# What is expected:
Restate the listing exactly and in full.

# Data listing:
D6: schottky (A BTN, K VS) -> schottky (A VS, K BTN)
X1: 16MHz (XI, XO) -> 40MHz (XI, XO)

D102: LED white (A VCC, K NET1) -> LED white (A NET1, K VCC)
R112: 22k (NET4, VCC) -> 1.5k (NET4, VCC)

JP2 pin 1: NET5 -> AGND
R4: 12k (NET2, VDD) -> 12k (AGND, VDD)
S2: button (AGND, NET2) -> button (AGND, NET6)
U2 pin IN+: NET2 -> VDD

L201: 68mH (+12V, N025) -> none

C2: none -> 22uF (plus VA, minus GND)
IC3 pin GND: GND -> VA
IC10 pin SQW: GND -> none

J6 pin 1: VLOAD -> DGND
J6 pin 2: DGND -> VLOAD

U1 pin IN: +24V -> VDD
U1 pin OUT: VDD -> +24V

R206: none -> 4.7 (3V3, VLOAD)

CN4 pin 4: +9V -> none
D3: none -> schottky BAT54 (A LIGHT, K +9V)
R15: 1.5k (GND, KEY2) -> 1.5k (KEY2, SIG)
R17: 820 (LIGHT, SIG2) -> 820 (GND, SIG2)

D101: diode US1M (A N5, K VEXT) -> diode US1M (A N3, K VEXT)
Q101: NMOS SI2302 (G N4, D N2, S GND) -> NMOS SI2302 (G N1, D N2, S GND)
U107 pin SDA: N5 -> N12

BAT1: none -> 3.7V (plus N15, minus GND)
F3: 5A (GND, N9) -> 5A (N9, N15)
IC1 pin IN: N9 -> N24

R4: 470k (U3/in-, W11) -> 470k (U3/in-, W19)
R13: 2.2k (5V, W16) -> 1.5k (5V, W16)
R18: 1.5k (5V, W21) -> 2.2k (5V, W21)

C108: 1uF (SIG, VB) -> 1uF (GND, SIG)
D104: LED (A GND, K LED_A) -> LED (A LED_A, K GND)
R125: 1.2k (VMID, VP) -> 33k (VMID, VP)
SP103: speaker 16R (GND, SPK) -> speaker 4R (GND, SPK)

# Final answer:
D6: schottky (A BTN, K VS) -> schottky (A VS, K BTN)
X1: 16MHz (XI, XO) -> 40MHz (XI, XO)

D102: LED white (A VCC, K NET1) -> LED white (A NET1, K VCC)
R112: 22k (NET4, VCC) -> 1.5k (NET4, VCC)

JP2 pin 1: NET5 -> AGND
R4: 12k (NET2, VDD) -> 12k (AGND, VDD)
S2: button (AGND, NET2) -> button (AGND, NET6)
U2 pin IN+: NET2 -> VDD

L201: 68mH (+12V, N025) -> none

C2: none -> 22uF (plus VA, minus GND)
IC3 pin GND: GND -> VA
IC10 pin SQW: GND -> none

J6 pin 1: VLOAD -> DGND
J6 pin 2: DGND -> VLOAD

U1 pin IN: +24V -> VDD
U1 pin OUT: VDD -> +24V

R206: none -> 4.7 (3V3, VLOAD)

CN4 pin 4: +9V -> none
D3: none -> schottky BAT54 (A LIGHT, K +9V)
R15: 1.5k (GND, KEY2) -> 1.5k (KEY2, SIG)
R17: 820 (LIGHT, SIG2) -> 820 (GND, SIG2)

D101: diode US1M (A N5, K VEXT) -> diode US1M (A N3, K VEXT)
Q101: NMOS SI2302 (G N4, D N2, S GND) -> NMOS SI2302 (G N1, D N2, S GND)
U107 pin SDA: N5 -> N12

BAT1: none -> 3.7V (plus N15, minus GND)
F3: 5A (GND, N9) -> 5A (N9, N15)
IC1 pin IN: N9 -> N24

R4: 470k (U3/in-, W11) -> 470k (U3/in-, W19)
R13: 2.2k (5V, W16) -> 1.5k (5V, W16)
R18: 1.5k (5V, W21) -> 2.2k (5V, W21)

C108: 1uF (SIG, VB) -> 1uF (GND, SIG)
D104: LED (A GND, K LED_A) -> LED (A LED_A, K GND)
R125: 1.2k (VMID, VP) -> 33k (VMID, VP)
SP103: speaker 16R (GND, SPK) -> speaker 4R (GND, SPK)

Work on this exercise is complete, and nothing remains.